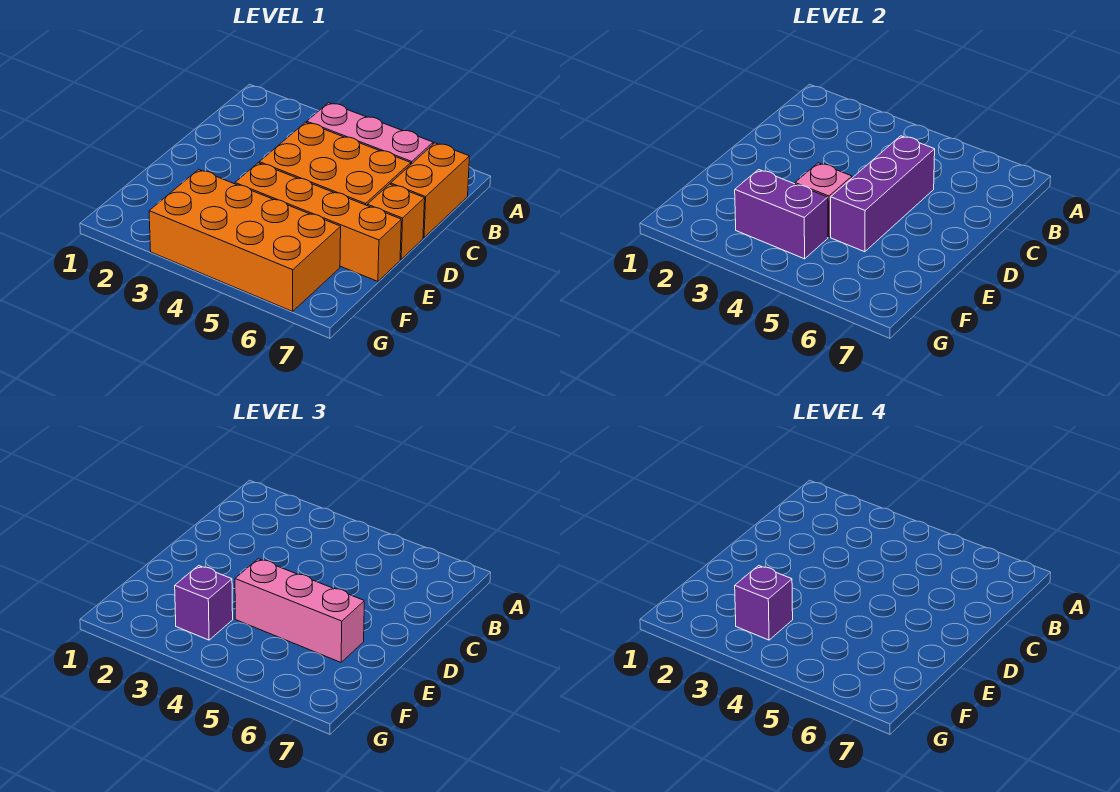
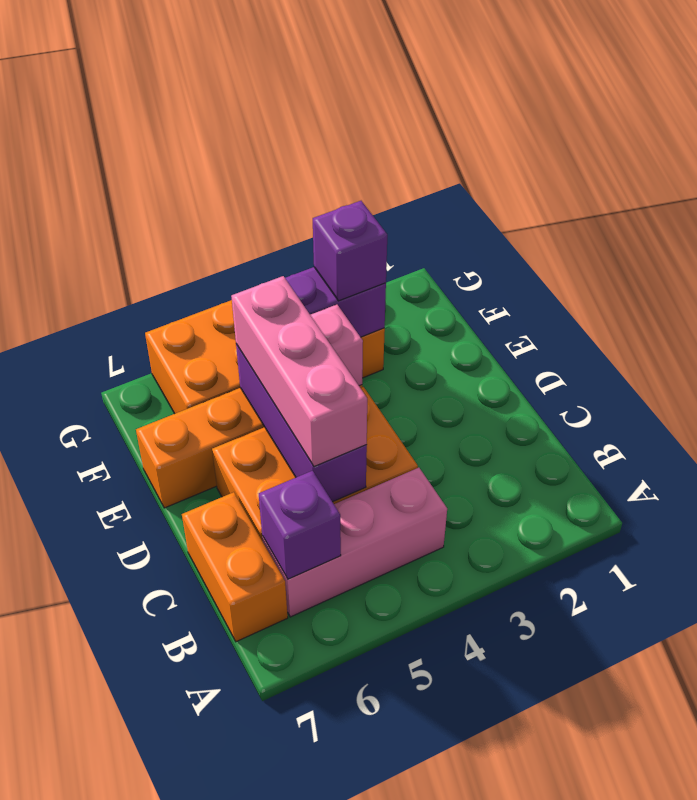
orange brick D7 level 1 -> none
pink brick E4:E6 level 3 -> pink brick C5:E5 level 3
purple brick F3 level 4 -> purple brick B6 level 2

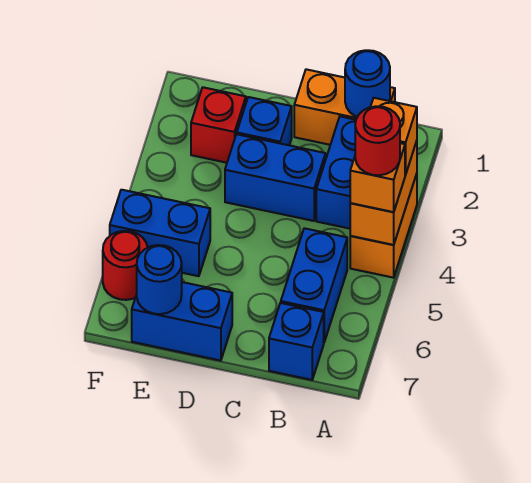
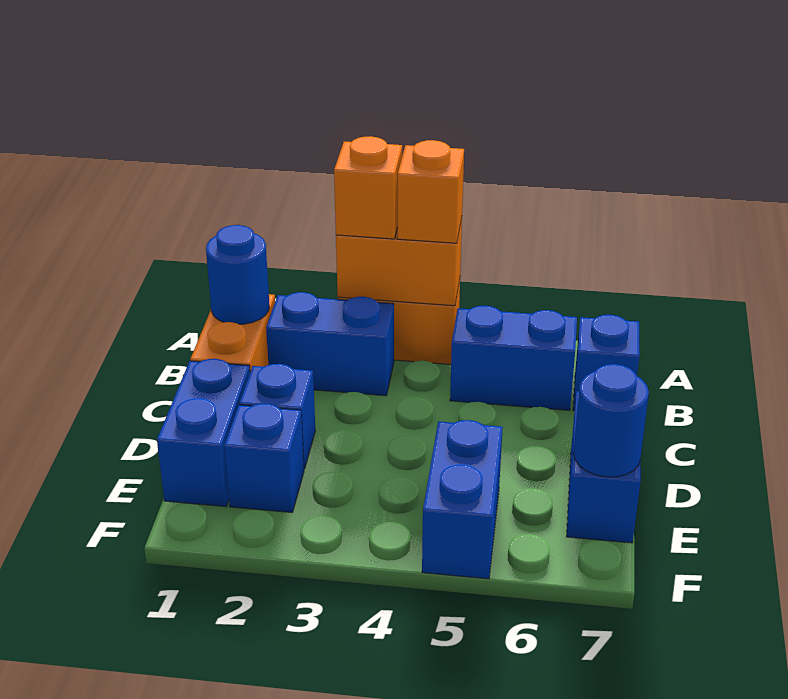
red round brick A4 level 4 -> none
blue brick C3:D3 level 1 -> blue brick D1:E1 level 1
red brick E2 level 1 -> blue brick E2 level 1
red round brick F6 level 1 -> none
--*--
◆ **Your task**: Go through the records above and, whenever a line includes the word "none", copy it.

◆ **Answer to this task**:
orange brick D7 level 1 -> none
red round brick A4 level 4 -> none
red round brick F6 level 1 -> none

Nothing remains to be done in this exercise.